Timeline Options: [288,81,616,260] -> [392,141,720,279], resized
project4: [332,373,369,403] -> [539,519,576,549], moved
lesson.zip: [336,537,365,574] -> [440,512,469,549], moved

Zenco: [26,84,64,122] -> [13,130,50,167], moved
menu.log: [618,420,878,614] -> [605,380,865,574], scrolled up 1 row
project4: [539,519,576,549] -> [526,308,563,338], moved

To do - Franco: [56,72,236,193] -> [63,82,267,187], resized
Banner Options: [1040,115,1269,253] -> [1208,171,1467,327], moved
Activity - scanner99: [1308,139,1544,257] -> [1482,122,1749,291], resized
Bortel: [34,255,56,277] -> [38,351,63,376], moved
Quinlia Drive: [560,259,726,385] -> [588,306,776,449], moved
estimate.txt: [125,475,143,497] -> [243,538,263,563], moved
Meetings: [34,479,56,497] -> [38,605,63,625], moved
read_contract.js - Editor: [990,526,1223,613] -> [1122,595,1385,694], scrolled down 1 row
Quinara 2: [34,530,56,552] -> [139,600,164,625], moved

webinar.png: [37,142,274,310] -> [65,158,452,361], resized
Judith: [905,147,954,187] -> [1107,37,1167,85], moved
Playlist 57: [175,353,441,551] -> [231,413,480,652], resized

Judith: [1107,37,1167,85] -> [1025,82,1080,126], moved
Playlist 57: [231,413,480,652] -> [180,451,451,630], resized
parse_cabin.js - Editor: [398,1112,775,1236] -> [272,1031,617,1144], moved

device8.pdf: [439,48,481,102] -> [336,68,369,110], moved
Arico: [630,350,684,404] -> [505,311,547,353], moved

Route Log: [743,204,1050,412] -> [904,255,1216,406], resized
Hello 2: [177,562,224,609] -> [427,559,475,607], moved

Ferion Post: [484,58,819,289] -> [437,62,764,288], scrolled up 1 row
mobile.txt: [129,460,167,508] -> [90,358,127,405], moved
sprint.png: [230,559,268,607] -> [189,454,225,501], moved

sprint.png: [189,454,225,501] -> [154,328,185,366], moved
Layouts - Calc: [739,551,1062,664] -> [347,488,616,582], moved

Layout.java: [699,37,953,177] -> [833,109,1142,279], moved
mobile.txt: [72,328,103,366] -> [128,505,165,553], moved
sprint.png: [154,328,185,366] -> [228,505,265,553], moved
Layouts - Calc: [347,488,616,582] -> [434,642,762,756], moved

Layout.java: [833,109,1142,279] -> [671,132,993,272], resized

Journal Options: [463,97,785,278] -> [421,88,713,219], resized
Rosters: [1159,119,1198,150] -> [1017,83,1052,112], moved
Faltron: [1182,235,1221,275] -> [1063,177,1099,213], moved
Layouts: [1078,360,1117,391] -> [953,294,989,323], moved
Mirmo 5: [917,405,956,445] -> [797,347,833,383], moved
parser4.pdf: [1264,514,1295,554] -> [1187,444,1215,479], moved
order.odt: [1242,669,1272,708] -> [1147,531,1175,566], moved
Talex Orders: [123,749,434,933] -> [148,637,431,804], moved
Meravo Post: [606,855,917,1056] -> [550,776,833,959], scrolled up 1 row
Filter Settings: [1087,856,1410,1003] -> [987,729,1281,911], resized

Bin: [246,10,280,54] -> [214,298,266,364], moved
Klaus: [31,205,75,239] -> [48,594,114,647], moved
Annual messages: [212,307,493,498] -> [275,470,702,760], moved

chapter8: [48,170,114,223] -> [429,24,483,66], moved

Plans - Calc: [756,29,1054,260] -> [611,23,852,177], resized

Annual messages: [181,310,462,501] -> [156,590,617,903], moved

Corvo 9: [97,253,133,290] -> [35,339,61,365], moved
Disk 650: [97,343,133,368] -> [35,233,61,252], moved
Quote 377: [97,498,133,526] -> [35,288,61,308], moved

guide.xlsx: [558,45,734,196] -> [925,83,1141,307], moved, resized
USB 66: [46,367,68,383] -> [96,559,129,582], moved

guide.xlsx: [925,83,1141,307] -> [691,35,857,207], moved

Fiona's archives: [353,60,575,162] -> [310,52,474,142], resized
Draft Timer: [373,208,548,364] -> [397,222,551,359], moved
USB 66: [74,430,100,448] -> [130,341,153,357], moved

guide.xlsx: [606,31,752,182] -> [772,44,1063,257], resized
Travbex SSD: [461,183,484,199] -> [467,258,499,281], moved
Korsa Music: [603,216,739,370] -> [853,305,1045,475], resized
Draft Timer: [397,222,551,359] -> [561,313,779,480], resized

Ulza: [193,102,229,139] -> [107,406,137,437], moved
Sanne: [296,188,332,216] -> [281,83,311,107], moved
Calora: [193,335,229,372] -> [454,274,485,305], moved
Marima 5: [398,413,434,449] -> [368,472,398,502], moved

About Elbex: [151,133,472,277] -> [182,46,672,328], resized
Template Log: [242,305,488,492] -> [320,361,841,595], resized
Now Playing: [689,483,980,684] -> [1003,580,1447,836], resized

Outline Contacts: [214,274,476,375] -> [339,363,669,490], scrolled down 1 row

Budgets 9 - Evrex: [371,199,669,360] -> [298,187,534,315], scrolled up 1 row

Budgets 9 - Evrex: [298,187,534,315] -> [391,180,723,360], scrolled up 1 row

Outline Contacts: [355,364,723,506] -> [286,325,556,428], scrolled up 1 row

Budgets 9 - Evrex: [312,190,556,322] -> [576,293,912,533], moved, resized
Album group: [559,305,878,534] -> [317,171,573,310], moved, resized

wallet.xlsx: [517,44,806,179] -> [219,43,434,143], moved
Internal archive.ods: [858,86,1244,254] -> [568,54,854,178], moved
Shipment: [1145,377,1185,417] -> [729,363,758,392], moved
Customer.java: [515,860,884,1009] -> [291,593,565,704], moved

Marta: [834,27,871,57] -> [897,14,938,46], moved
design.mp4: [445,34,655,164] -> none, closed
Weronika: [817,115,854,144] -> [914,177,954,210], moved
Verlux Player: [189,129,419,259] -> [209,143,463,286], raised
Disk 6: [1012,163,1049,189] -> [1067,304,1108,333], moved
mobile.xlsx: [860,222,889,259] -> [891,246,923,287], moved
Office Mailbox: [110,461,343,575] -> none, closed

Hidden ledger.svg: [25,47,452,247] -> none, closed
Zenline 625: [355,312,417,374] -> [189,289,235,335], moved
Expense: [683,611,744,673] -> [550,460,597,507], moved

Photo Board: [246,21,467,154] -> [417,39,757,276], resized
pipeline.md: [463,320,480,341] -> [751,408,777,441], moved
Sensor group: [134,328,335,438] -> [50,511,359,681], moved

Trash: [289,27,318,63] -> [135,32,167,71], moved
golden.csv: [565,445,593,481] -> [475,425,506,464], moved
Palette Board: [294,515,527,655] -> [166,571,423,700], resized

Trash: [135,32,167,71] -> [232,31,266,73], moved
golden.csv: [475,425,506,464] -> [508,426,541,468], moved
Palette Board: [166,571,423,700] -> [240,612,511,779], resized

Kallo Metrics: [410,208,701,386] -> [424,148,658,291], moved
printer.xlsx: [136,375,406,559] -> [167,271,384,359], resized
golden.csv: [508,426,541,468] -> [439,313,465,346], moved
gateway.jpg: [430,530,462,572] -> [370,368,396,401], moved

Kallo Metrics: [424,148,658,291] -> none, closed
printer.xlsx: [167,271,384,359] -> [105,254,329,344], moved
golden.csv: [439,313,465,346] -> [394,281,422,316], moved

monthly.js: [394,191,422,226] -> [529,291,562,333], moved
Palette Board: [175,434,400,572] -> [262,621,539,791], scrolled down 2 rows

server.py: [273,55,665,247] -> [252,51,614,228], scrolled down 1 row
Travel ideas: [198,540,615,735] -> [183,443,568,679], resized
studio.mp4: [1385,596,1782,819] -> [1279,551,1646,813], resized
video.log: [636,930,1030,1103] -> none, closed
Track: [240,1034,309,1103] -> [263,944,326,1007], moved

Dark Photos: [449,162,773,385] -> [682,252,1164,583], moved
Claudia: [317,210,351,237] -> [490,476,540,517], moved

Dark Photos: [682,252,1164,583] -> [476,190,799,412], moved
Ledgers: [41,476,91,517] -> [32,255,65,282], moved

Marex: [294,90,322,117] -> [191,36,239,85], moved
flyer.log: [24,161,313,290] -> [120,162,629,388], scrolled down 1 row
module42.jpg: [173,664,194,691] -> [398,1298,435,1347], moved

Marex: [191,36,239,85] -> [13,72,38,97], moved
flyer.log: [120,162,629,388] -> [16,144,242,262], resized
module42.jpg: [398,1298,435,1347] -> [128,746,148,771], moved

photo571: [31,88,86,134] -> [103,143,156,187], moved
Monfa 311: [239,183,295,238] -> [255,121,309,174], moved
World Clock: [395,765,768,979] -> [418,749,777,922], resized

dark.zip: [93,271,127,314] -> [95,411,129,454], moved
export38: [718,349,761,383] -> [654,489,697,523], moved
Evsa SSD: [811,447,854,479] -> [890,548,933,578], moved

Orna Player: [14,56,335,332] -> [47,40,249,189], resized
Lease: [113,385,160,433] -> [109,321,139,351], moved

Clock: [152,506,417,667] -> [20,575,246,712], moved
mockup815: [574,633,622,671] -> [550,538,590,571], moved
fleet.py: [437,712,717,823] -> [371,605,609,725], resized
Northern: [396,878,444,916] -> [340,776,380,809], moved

**Instructions to follow**
A single figure is the whole answer: the number of lines in the material above where the string "none" occurs.

**Response**
5